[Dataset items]
Content starts

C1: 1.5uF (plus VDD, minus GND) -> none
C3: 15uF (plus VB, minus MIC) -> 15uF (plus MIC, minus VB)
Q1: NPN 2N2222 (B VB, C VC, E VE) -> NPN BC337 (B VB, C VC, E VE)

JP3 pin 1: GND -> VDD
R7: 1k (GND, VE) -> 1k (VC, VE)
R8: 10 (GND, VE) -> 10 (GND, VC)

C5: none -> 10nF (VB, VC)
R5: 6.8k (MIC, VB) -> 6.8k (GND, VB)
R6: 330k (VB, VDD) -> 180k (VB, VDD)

Content ends
Content starts

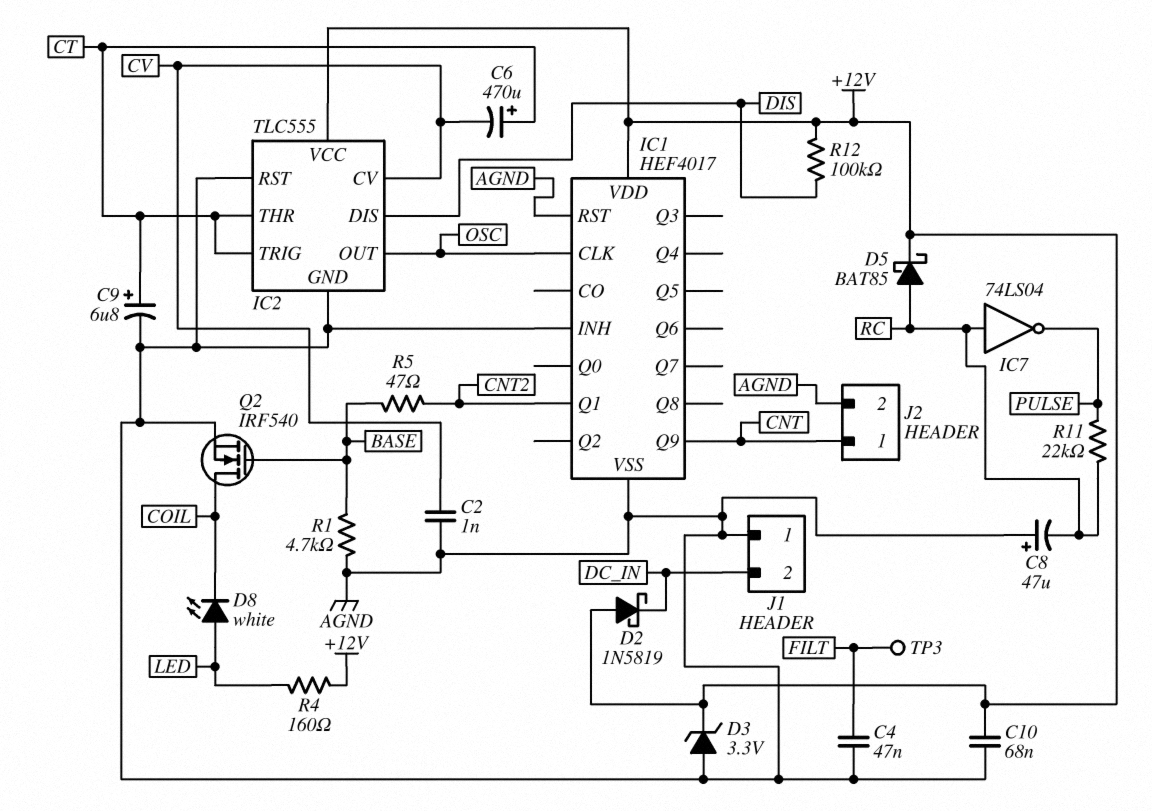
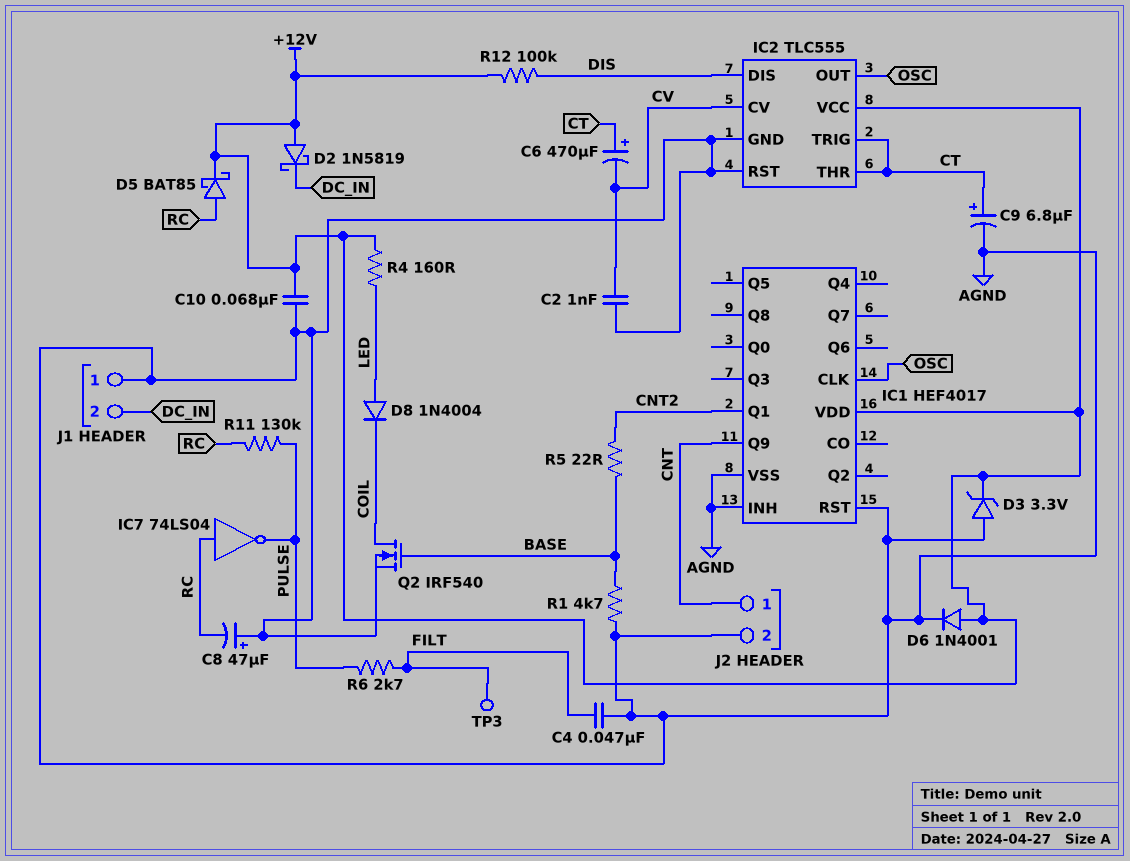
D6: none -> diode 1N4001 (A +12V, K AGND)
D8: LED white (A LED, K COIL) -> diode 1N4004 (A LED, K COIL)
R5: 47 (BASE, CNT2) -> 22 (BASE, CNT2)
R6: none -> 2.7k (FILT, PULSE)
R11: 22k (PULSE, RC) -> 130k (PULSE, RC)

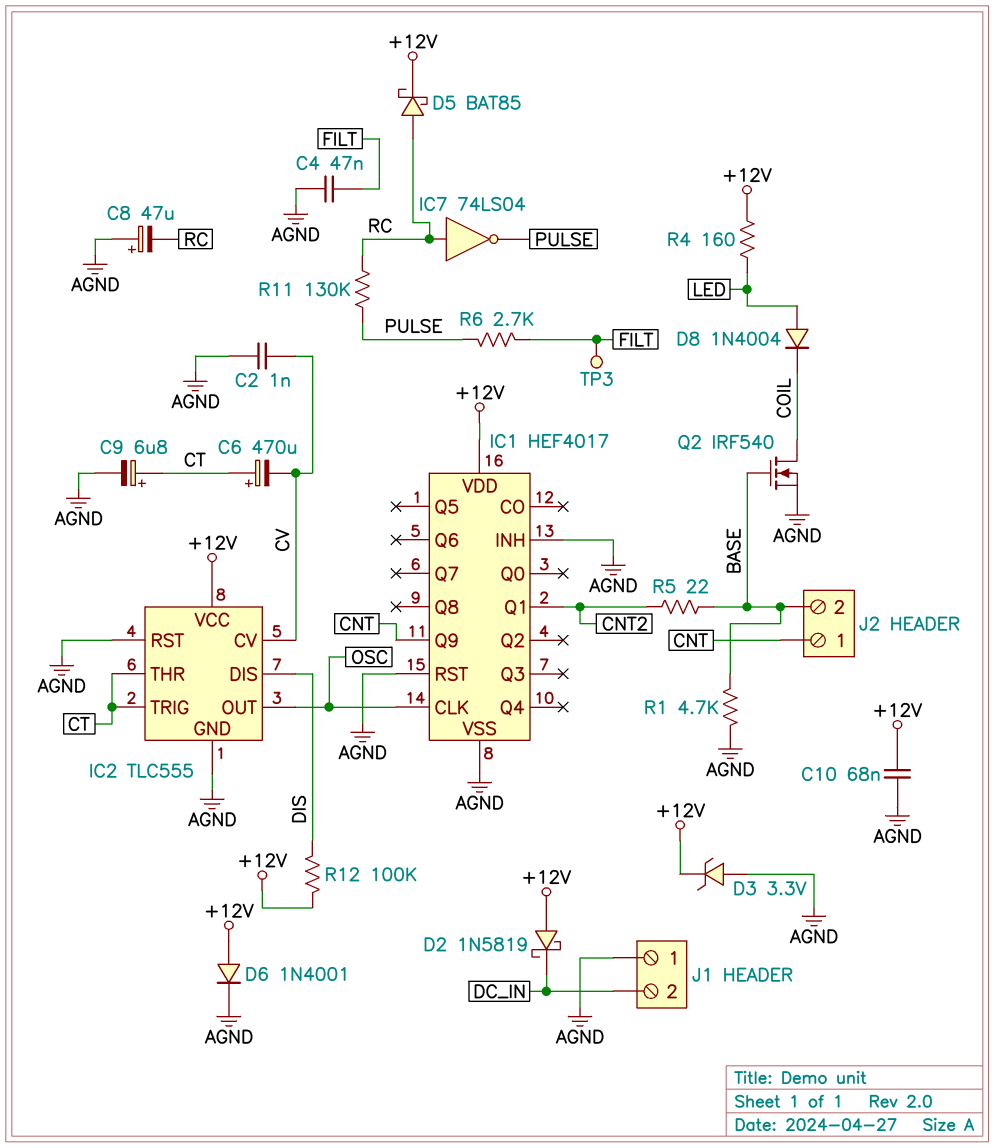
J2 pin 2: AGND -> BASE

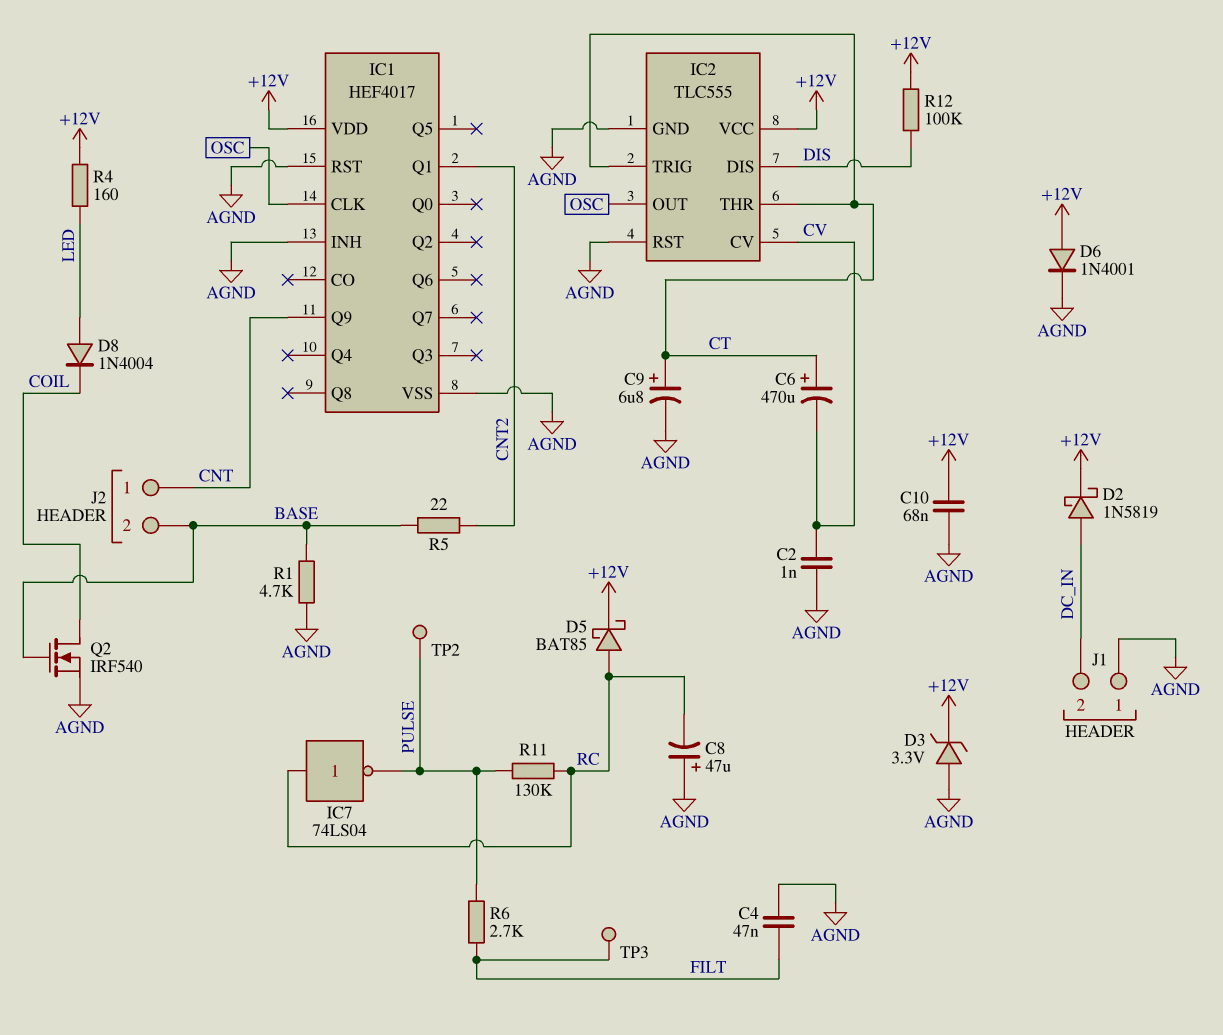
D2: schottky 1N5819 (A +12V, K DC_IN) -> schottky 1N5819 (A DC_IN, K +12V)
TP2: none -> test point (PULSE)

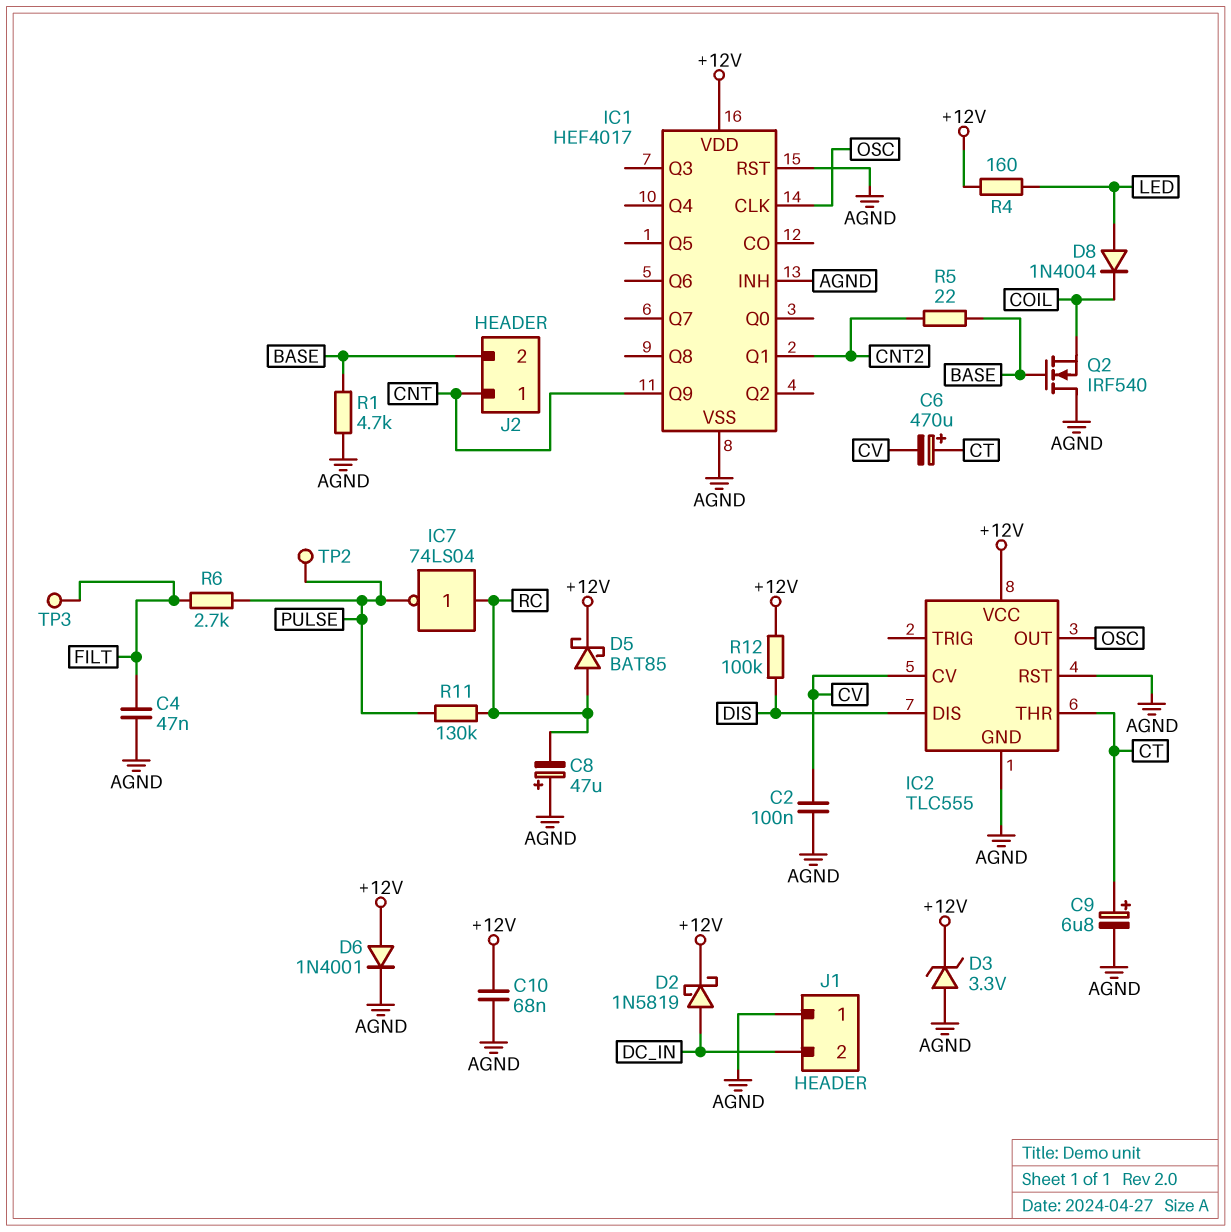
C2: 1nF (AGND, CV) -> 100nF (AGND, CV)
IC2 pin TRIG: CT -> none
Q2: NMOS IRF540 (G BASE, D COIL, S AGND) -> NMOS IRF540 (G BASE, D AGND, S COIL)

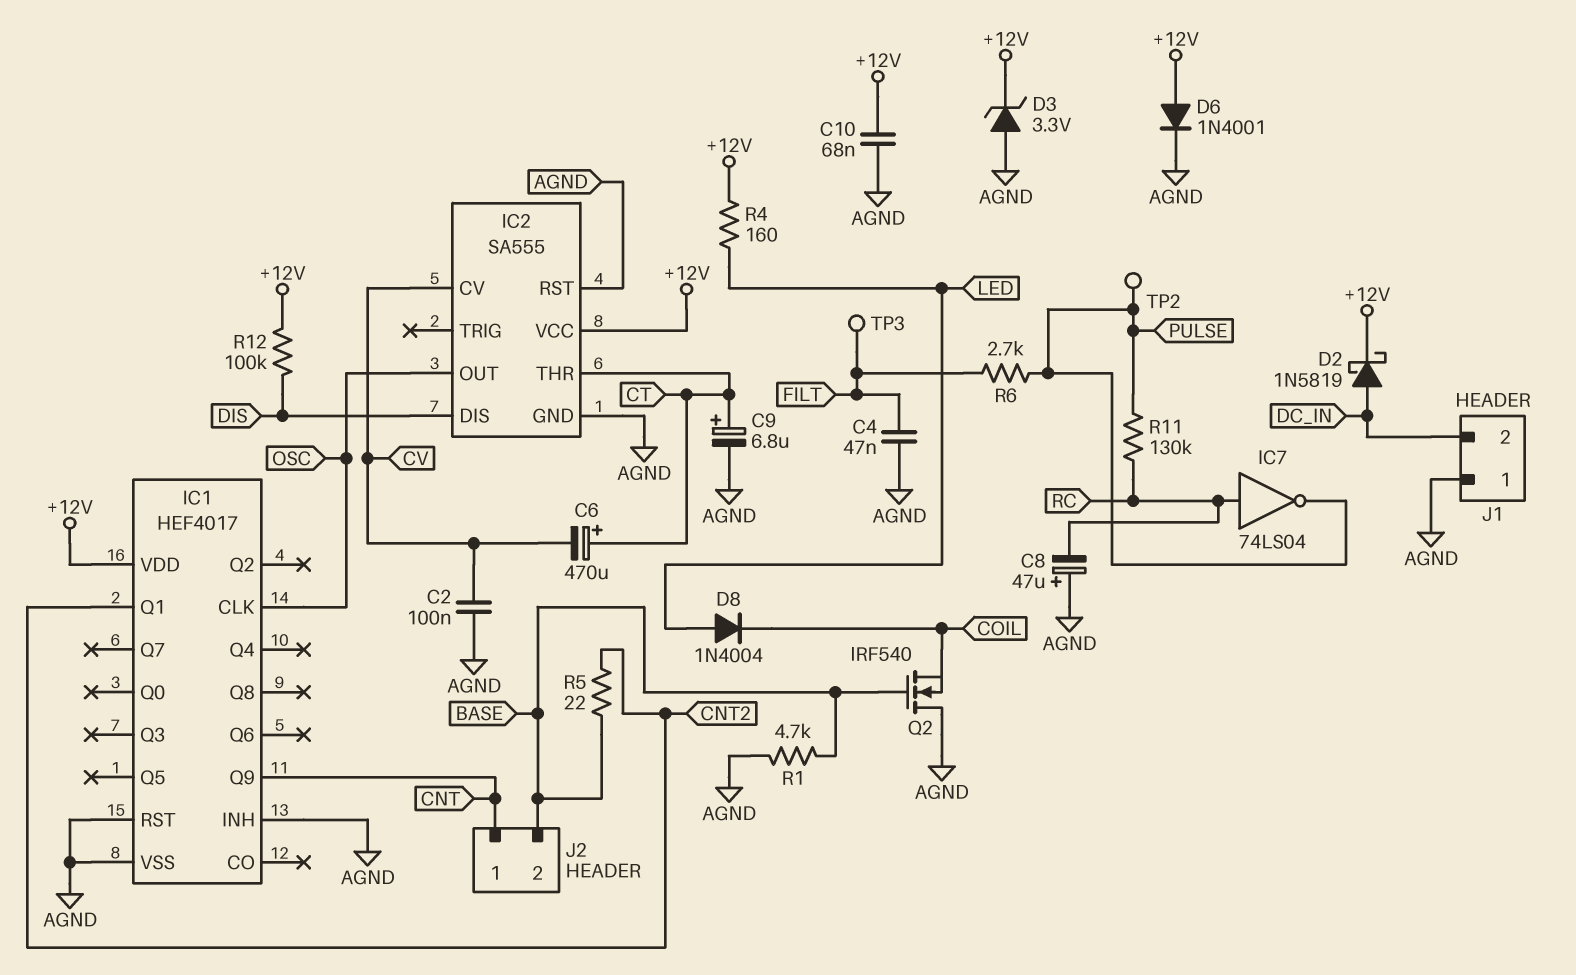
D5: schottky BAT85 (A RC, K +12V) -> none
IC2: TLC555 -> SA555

Content ends
Content starts

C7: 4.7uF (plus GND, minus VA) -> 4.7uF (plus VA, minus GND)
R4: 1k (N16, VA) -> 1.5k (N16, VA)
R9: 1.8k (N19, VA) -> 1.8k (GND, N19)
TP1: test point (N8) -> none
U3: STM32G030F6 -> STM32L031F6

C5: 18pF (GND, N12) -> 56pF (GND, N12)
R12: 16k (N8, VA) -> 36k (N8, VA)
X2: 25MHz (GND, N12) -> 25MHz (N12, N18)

Content ends

Activity
Take the entries above and copy exactly the lines starting at the one with "D6: none -> diode 1N4001 (A +12V, K AGND)" and ending at the one with "TP2: none -> test point (PULSE)"; nothing outside that span, and no pictures.

Output
D6: none -> diode 1N4001 (A +12V, K AGND)
D8: LED white (A LED, K COIL) -> diode 1N4004 (A LED, K COIL)
R5: 47 (BASE, CNT2) -> 22 (BASE, CNT2)
R6: none -> 2.7k (FILT, PULSE)
R11: 22k (PULSE, RC) -> 130k (PULSE, RC)

J2 pin 2: AGND -> BASE

D2: schottky 1N5819 (A +12V, K DC_IN) -> schottky 1N5819 (A DC_IN, K +12V)
TP2: none -> test point (PULSE)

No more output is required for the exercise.